▶ _Job_
Report every line in the rows below that contains the string "override", copying each line in full. Case counts.

▶ _Records to use_

□ □ □ □ □

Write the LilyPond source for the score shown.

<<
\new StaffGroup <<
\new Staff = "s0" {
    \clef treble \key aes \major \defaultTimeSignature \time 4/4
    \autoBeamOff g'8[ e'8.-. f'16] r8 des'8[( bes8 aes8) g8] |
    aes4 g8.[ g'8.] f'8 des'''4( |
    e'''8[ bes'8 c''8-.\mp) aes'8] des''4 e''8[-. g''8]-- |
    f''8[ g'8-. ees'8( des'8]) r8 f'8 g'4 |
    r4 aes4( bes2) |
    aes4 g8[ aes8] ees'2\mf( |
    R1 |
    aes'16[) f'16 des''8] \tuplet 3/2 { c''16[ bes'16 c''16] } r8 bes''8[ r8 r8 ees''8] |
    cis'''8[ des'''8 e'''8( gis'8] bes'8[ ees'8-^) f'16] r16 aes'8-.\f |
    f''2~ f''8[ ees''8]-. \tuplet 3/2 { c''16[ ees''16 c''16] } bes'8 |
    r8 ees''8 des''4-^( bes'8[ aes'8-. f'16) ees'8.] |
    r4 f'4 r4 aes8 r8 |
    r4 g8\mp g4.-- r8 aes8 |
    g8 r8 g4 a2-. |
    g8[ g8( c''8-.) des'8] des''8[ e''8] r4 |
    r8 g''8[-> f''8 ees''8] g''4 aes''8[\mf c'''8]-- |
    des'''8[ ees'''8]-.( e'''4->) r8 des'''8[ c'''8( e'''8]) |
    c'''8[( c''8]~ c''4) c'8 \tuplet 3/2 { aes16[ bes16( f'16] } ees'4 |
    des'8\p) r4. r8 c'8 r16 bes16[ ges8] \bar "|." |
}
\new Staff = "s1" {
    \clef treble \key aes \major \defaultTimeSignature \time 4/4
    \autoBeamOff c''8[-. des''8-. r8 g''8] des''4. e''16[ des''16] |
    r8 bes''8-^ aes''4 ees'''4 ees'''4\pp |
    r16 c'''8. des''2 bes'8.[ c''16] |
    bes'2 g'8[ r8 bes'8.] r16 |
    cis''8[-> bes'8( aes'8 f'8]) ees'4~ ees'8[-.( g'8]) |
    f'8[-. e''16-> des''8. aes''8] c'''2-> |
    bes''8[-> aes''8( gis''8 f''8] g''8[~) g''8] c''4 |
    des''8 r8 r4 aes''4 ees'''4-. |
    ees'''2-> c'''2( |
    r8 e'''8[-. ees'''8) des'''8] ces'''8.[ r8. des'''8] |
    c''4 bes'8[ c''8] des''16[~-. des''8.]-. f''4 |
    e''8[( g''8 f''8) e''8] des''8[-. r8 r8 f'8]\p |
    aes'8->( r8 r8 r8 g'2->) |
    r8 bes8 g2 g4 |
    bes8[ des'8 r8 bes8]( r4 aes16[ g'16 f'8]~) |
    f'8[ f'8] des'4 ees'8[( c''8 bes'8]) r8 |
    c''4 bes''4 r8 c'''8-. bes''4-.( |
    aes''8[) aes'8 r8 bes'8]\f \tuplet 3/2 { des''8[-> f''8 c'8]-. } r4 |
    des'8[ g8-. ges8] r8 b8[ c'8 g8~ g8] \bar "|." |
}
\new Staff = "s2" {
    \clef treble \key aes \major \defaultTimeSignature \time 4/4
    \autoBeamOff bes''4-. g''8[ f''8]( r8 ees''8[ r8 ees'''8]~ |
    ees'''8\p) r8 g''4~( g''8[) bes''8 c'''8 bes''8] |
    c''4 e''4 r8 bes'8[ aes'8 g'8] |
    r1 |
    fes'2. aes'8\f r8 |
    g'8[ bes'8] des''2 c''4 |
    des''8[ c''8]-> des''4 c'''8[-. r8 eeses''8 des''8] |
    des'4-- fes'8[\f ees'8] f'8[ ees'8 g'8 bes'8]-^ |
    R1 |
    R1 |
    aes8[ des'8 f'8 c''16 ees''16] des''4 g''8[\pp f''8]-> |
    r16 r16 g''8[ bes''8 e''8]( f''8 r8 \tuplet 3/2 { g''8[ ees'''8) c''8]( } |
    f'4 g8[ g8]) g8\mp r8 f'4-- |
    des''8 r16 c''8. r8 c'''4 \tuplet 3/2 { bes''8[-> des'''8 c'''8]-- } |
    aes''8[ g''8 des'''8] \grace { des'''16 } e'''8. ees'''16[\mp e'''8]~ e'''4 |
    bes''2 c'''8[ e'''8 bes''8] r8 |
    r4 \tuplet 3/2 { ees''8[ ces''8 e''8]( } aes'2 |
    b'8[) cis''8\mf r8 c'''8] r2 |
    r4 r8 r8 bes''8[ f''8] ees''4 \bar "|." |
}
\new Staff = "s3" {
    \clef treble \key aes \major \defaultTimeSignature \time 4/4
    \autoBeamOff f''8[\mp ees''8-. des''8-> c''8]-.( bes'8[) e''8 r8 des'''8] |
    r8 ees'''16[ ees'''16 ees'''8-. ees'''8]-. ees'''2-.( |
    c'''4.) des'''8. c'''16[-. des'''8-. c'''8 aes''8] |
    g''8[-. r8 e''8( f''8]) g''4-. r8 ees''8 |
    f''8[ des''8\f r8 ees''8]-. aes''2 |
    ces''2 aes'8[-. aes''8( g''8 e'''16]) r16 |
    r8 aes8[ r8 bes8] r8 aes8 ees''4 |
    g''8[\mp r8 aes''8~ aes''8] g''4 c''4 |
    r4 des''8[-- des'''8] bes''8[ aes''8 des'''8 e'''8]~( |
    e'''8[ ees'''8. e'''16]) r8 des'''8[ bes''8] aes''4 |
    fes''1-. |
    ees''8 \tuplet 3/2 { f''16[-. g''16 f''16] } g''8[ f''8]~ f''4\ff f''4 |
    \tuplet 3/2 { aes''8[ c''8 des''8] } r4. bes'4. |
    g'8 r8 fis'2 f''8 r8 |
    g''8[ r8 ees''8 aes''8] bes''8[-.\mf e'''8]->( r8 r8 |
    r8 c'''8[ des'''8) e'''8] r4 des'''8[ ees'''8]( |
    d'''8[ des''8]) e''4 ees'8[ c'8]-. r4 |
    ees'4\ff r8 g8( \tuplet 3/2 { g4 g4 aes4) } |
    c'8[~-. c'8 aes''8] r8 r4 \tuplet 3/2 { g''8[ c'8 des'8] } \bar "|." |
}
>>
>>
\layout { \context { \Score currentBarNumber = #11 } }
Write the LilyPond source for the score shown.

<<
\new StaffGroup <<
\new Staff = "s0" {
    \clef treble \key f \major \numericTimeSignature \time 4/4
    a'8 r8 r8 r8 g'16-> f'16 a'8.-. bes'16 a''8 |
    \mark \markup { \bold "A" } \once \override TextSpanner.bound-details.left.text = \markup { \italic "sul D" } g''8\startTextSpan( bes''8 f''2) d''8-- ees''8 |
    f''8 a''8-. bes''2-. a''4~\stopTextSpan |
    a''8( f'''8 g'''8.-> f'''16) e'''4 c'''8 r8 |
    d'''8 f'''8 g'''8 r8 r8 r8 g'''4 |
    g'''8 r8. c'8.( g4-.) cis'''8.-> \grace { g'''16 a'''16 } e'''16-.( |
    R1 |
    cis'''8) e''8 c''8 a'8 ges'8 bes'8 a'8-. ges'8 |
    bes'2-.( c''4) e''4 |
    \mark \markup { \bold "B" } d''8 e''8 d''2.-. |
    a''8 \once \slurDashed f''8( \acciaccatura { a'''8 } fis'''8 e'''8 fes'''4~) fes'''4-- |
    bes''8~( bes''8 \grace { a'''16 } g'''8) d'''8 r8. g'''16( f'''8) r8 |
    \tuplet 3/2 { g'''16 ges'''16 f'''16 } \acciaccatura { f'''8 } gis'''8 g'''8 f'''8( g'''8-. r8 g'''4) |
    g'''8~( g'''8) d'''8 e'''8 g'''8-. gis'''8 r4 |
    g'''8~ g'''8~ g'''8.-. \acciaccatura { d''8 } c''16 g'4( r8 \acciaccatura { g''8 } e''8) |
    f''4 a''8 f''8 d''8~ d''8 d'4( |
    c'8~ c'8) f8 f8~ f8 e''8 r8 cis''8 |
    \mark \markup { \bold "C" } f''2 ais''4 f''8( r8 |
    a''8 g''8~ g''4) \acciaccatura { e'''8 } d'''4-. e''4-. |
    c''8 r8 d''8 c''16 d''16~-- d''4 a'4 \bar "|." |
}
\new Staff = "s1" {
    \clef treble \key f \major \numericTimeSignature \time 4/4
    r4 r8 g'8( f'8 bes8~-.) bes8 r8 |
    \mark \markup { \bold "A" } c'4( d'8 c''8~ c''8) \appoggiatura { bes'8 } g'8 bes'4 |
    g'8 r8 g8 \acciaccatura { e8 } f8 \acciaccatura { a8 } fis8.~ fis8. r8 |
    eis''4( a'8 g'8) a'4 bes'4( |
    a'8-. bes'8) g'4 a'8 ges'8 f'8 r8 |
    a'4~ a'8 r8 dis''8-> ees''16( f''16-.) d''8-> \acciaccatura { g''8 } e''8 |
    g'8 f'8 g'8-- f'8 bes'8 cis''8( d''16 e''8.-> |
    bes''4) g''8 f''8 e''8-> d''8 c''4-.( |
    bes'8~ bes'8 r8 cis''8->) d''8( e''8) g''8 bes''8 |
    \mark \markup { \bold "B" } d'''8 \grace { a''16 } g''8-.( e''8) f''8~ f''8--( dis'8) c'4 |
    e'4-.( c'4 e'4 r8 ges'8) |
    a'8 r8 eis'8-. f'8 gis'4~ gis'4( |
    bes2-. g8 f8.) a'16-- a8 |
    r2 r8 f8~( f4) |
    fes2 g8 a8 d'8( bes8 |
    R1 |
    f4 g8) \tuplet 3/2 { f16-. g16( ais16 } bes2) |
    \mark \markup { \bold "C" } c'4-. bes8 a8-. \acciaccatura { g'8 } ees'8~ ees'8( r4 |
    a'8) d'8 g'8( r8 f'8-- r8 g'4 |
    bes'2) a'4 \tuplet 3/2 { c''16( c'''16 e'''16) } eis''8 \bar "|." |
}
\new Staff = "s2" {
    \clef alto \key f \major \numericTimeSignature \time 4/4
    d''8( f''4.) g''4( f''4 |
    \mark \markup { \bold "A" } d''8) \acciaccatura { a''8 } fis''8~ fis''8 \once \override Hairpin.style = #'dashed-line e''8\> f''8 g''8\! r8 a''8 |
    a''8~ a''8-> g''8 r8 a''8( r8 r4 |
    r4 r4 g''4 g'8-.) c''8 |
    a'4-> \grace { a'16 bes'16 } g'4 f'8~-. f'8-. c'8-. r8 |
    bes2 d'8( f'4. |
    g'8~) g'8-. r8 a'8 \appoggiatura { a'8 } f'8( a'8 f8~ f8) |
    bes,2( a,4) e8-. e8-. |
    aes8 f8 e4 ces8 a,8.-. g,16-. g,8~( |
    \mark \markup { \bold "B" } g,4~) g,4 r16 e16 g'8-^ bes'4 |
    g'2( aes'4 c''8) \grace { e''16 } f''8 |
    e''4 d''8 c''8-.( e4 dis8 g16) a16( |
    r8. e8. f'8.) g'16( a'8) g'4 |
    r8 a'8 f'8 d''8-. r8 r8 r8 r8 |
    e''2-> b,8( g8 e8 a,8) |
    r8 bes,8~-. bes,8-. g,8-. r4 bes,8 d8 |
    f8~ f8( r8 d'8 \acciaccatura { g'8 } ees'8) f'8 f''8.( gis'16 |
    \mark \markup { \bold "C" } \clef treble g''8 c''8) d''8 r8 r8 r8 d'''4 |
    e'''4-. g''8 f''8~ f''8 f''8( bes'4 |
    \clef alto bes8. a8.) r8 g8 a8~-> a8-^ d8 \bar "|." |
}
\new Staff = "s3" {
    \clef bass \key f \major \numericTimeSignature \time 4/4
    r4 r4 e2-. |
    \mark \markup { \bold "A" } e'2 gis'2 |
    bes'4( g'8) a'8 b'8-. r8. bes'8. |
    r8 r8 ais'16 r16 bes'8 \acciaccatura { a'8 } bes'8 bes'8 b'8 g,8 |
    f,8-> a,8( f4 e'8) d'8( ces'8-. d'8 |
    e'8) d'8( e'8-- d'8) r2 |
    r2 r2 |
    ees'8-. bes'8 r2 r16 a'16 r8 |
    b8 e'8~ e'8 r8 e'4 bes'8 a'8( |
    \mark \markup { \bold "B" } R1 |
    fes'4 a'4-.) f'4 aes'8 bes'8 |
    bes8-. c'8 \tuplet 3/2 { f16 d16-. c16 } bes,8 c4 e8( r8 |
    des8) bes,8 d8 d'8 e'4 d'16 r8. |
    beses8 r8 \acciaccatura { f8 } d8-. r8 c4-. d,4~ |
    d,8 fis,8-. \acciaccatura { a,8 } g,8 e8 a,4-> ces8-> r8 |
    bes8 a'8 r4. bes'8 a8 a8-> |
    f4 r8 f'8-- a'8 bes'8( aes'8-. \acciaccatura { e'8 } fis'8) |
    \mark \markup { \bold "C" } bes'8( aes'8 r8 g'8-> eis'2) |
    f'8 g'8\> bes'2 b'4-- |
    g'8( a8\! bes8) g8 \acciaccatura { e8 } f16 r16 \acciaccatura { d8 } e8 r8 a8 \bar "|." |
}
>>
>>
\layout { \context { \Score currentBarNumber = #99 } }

□ □ □ □ □

▶ _Answer to the exercise_
    \mark \markup { \bold "A" } \once \override TextSpanner.bound-details.left.text = \markup { \italic "sul D" } g''8\startTextSpan( bes''8 f''2) d''8-- ees''8 |
    \mark \markup { \bold "A" } d''8) \acciaccatura { a''8 } fis''8~ fis''8 \once \override Hairpin.style = #'dashed-line e''8\> f''8 g''8\! r8 a''8 |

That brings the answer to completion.